___ DATASET RECORDS ___
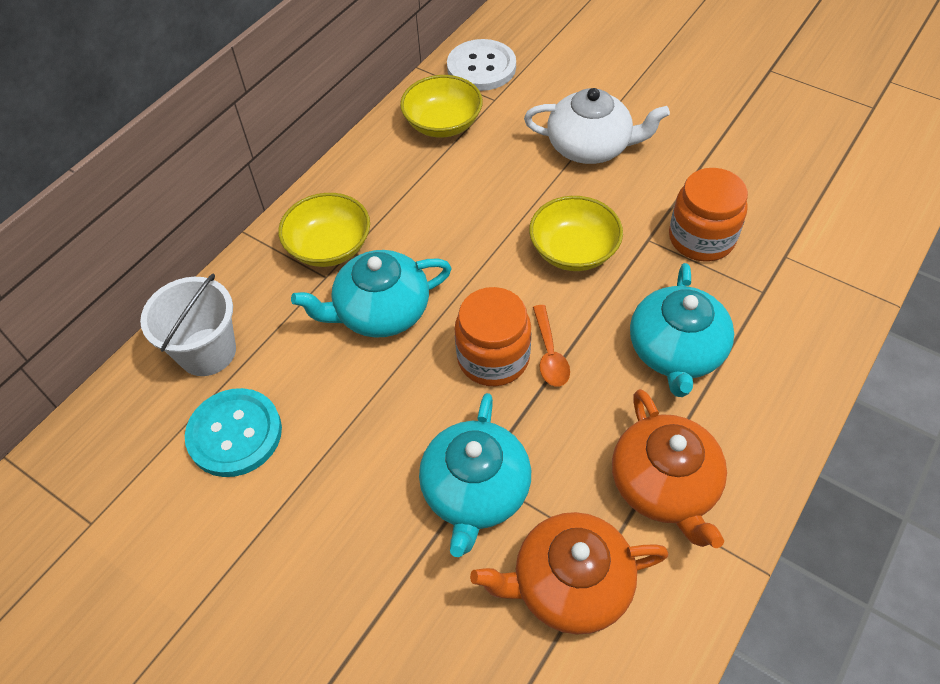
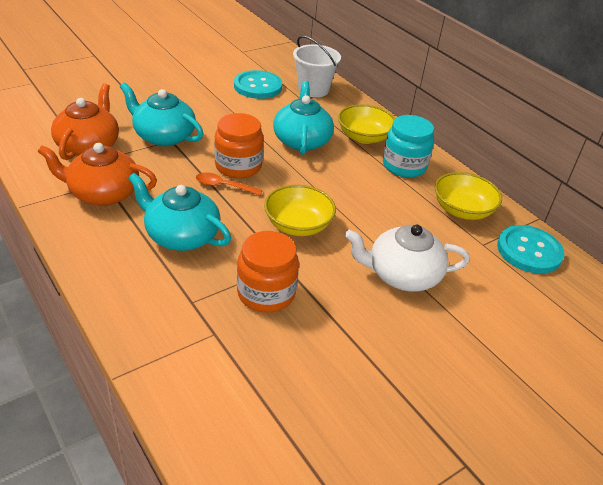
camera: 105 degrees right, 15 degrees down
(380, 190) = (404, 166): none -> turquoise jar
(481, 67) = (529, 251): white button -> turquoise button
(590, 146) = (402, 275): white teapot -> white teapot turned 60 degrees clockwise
___
___ DATASET RECORDS ___
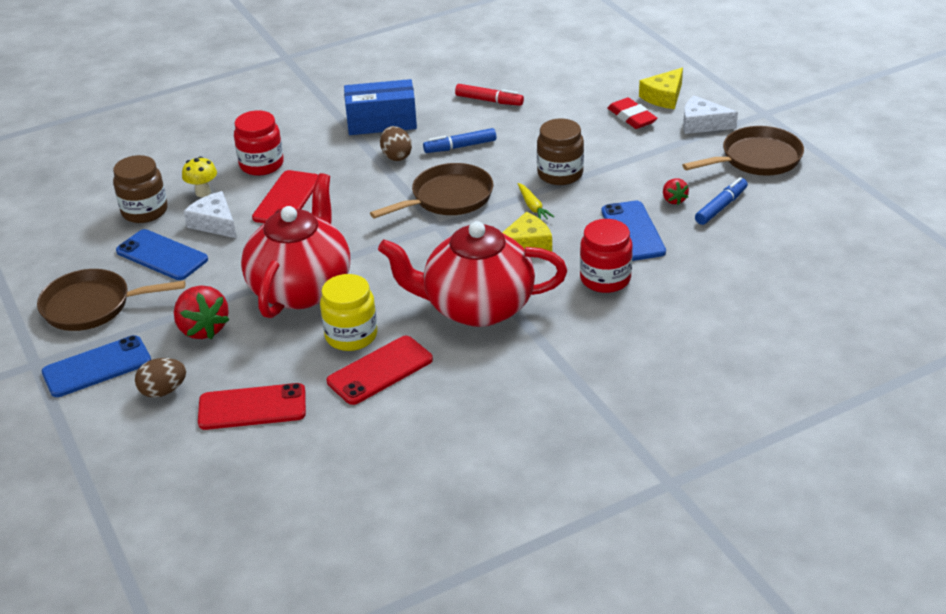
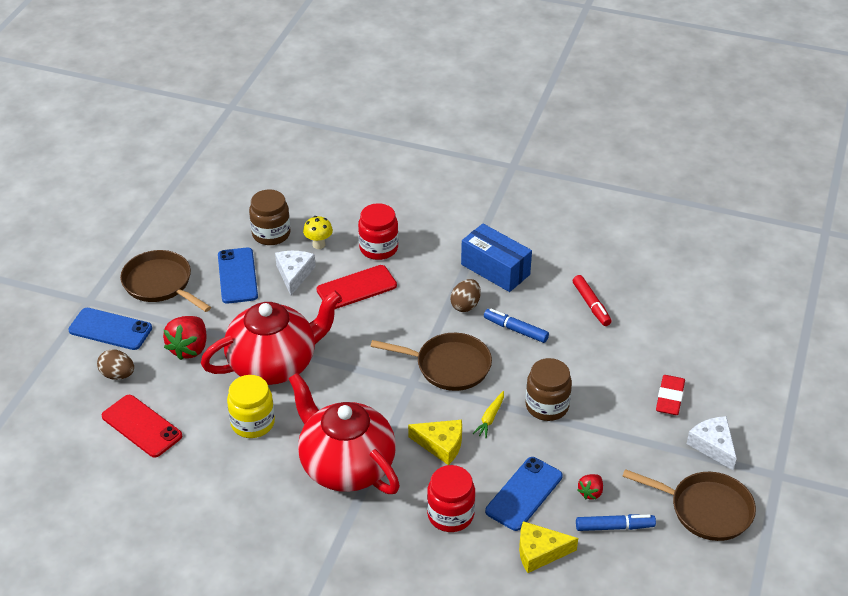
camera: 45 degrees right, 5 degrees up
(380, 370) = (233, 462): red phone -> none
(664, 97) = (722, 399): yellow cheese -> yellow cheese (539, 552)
___
▶ TASK TO CARRY OUT: Both end lines included, restate word for word the lines above from the line with "camera: 105 degrees right, 15 degrees down" to the line with "(590, 146) = (402, 275): white", and nothing else.

▶ EXERCISE RESPONSE:
camera: 105 degrees right, 15 degrees down
(380, 190) = (404, 166): none -> turquoise jar
(481, 67) = (529, 251): white button -> turquoise button
(590, 146) = (402, 275): white teapot -> white teapot turned 60 degrees clockwise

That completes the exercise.